■ **Colored object listings**

-*-

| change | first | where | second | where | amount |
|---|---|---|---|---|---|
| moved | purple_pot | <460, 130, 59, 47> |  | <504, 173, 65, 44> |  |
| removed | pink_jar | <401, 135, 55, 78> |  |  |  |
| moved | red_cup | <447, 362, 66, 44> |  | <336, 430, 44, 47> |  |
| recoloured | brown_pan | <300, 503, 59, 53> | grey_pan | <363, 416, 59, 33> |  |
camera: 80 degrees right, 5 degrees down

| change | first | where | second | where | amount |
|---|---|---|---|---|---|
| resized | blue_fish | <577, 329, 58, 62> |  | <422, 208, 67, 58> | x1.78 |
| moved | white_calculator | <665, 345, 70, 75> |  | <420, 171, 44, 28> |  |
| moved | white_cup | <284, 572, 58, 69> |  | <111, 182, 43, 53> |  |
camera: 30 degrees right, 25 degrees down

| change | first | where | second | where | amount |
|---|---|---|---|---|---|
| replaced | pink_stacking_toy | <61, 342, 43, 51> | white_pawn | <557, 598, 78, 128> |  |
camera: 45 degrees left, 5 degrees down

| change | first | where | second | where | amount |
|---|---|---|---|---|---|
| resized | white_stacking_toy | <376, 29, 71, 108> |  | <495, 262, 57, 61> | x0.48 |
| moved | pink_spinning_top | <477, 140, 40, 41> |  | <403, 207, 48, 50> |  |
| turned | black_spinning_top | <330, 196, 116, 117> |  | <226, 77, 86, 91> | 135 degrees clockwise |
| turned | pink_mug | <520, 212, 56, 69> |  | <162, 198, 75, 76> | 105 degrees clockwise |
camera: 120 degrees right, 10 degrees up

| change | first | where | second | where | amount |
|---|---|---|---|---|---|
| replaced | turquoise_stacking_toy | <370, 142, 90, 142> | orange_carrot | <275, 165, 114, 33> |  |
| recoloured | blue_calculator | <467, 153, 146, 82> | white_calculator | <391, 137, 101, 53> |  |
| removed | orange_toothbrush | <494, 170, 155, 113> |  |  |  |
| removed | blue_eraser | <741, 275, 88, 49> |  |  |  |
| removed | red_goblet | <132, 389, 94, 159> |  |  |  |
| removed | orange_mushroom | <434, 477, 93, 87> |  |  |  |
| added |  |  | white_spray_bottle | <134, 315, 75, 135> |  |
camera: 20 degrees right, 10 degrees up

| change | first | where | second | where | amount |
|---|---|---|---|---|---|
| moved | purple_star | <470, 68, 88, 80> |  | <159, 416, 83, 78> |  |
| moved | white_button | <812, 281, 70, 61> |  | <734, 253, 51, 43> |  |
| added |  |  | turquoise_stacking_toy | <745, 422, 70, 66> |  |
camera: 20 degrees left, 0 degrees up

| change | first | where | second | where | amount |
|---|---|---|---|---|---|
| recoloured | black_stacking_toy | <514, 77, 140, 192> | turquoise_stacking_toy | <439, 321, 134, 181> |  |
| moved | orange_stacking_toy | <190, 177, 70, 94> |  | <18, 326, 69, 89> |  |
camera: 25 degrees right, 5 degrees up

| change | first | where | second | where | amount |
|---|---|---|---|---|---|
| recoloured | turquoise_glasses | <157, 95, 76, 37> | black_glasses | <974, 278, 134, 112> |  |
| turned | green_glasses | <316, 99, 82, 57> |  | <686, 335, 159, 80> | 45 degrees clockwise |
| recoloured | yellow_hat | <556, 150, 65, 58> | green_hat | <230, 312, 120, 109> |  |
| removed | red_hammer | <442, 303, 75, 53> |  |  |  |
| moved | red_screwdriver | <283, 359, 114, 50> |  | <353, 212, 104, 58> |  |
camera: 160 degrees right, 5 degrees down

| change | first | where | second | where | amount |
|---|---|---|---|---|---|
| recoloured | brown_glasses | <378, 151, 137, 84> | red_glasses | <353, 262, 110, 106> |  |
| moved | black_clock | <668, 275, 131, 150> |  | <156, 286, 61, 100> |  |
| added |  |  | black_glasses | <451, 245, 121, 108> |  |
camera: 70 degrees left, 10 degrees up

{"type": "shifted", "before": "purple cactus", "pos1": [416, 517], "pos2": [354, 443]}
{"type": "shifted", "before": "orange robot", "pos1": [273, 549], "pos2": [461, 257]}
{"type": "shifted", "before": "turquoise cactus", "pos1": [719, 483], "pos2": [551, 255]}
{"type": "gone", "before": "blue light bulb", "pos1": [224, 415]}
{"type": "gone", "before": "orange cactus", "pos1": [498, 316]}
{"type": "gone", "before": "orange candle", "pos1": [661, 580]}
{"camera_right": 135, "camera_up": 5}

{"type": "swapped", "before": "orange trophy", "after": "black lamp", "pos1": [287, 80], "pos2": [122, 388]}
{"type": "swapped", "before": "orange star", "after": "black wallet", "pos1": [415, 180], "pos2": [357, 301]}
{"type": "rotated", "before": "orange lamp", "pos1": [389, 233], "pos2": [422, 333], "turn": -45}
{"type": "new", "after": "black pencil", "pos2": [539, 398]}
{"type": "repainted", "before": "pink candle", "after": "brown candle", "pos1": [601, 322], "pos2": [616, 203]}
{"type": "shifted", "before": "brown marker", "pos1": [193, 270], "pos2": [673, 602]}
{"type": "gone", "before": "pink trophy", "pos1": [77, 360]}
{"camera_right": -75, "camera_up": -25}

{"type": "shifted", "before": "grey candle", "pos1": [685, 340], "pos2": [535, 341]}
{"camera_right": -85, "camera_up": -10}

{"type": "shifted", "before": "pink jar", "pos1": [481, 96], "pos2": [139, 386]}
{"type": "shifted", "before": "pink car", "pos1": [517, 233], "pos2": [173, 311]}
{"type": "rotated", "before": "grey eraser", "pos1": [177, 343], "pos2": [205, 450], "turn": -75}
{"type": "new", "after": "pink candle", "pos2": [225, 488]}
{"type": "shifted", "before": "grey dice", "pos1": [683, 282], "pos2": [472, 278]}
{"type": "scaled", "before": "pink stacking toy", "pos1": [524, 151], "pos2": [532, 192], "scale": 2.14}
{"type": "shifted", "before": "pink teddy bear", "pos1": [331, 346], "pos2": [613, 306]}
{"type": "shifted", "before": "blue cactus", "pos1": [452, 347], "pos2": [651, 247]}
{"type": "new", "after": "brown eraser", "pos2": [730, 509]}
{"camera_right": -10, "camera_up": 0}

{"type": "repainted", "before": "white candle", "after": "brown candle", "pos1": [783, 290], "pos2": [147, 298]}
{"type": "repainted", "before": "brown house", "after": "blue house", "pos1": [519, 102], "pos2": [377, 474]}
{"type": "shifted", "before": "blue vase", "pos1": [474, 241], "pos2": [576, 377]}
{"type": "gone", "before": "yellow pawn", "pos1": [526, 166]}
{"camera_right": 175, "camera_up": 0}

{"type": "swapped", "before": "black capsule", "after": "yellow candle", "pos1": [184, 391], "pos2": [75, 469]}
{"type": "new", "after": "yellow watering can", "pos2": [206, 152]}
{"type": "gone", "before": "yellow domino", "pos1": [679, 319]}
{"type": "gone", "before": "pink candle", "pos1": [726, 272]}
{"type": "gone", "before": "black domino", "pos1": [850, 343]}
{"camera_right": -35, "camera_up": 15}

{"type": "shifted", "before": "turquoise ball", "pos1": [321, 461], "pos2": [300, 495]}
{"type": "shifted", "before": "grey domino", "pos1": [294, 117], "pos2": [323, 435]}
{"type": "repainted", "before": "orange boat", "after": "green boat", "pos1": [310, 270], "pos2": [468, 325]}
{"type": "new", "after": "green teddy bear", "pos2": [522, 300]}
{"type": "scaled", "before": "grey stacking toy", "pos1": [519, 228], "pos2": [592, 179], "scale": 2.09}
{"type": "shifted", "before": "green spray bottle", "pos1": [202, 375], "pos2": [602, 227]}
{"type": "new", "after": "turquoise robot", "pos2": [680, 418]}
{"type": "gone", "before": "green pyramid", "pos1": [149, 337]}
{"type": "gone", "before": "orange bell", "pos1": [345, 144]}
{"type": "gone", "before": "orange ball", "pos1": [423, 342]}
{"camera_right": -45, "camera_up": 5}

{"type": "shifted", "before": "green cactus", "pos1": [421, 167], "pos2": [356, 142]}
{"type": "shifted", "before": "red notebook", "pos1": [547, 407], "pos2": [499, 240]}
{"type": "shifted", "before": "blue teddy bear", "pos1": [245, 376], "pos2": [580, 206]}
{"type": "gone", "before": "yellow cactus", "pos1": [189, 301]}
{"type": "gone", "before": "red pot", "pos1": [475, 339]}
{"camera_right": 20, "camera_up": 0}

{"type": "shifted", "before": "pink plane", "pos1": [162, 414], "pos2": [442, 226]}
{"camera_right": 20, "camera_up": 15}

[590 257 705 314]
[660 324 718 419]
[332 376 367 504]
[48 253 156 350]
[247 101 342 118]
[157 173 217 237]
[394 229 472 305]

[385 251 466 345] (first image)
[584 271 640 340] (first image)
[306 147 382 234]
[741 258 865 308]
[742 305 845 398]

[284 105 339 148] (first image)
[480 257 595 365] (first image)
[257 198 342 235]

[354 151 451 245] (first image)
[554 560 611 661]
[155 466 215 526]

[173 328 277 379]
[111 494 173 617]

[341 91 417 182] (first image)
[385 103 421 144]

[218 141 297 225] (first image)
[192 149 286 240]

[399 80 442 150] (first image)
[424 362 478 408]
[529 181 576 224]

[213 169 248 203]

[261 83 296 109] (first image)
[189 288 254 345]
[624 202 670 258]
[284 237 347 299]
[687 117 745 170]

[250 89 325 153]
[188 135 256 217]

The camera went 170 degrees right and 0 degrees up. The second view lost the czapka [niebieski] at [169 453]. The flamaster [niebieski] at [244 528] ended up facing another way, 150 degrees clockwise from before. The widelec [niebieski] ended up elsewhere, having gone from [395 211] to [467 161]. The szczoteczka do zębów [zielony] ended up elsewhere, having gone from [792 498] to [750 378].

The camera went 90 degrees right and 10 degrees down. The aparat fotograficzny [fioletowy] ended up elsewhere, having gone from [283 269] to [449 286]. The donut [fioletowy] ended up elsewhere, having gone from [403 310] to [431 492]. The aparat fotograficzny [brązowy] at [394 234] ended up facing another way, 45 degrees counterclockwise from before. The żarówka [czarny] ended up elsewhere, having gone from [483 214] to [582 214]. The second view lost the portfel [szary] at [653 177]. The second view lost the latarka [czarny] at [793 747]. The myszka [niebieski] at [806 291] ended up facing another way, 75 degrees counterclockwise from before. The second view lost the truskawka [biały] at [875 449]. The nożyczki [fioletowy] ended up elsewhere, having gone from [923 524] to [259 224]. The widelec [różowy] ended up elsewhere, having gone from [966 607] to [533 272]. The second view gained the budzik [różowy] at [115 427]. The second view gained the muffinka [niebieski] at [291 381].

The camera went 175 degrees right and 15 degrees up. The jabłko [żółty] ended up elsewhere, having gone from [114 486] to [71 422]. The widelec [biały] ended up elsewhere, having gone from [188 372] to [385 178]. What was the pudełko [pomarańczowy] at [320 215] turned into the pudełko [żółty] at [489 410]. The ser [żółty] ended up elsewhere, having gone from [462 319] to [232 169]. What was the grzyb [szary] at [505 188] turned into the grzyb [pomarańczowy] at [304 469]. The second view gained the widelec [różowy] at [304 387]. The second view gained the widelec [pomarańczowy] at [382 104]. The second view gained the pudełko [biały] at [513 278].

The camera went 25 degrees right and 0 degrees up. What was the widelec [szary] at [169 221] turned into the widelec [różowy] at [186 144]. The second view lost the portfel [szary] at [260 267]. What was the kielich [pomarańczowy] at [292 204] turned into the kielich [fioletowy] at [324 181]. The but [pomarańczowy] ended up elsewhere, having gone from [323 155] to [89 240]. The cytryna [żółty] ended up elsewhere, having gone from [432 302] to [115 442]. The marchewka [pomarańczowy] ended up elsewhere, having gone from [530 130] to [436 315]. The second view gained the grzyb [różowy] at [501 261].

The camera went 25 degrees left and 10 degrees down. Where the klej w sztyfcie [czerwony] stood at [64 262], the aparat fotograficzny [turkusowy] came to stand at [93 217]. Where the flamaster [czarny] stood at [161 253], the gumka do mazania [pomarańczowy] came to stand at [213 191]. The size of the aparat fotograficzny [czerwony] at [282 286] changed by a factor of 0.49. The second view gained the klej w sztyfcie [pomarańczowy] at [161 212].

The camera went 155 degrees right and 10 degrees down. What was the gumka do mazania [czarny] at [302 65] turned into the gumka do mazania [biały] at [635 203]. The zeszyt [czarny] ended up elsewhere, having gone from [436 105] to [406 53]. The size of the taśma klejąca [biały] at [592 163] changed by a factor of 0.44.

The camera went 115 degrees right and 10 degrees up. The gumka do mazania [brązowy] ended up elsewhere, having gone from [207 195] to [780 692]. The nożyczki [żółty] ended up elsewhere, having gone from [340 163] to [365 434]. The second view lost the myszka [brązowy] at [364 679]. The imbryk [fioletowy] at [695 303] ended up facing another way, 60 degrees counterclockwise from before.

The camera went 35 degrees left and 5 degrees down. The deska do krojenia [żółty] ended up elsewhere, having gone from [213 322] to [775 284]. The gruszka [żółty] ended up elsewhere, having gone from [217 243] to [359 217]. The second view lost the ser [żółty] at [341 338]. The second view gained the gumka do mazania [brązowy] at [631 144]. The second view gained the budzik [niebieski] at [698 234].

-*-

■ **How to complete this task**
Transcribe the records from their first line. Stop after the line with "recoloured | brown_pan", including it.

■ **Output for this exercise**
| change | first | where | second | where | amount |
|---|---|---|---|---|---|
| moved | purple_pot | <460, 130, 59, 47> |  | <504, 173, 65, 44> |  |
| removed | pink_jar | <401, 135, 55, 78> |  |  |  |
| moved | red_cup | <447, 362, 66, 44> |  | <336, 430, 44, 47> |  |
| recoloured | brown_pan | <300, 503, 59, 53> | grey_pan | <363, 416, 59, 33> |  |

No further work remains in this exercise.